◆ What needs to be done ◆
Find the line that contains "grey trophy: 6 -> 7". Repeat that line and all lines following it, exactly, through the end of the listing below.

◆ Available data ◆
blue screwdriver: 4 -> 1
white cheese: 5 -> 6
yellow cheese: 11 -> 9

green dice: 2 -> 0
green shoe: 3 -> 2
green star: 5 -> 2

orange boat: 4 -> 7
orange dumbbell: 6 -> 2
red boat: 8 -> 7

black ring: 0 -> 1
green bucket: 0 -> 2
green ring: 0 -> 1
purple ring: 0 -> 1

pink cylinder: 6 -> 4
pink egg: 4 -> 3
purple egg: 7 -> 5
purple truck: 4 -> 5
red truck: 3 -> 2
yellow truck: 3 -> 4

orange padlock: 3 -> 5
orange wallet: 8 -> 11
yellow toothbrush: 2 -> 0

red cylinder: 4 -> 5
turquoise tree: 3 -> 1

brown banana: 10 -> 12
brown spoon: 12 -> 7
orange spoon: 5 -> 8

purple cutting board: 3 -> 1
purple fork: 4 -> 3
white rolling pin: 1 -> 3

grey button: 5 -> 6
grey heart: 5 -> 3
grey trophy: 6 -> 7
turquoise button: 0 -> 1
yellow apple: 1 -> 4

◆ Answer space ◆
grey trophy: 6 -> 7
turquoise button: 0 -> 1
yellow apple: 1 -> 4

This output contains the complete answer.